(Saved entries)

>>>

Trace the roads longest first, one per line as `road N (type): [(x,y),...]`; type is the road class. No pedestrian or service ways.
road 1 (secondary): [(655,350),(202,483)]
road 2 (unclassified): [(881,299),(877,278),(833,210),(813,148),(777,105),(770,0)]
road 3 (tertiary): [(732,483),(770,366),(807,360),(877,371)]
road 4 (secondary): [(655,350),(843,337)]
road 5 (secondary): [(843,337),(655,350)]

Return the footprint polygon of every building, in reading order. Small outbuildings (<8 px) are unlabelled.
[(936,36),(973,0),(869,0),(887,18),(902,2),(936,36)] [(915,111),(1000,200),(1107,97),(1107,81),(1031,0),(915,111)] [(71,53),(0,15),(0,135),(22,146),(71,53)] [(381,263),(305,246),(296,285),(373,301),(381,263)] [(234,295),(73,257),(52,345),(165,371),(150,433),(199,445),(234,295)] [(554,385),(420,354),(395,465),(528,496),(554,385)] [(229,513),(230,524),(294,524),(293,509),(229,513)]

<<<

WHAT YOU HAVE TO DO: Output each entry exactly as written, leaving none out.

EXERCISE SOLUTION:
Trace the roads longest first, one per line as `road N (type): [(x,y),...]`; type is the road class. No pedestrian or service ways.
road 1 (secondary): [(655,350),(202,483)]
road 2 (unclassified): [(881,299),(877,278),(833,210),(813,148),(777,105),(770,0)]
road 3 (tertiary): [(732,483),(770,366),(807,360),(877,371)]
road 4 (secondary): [(655,350),(843,337)]
road 5 (secondary): [(843,337),(655,350)]

Return the footprint polygon of every building, in reading order. Small outbuildings (<8 px) are unlabelled.
[(936,36),(973,0),(869,0),(887,18),(902,2),(936,36)] [(915,111),(1000,200),(1107,97),(1107,81),(1031,0),(915,111)] [(71,53),(0,15),(0,135),(22,146),(71,53)] [(381,263),(305,246),(296,285),(373,301),(381,263)] [(234,295),(73,257),(52,345),(165,371),(150,433),(199,445),(234,295)] [(554,385),(420,354),(395,465),(528,496),(554,385)] [(229,513),(230,524),(294,524),(293,509),(229,513)]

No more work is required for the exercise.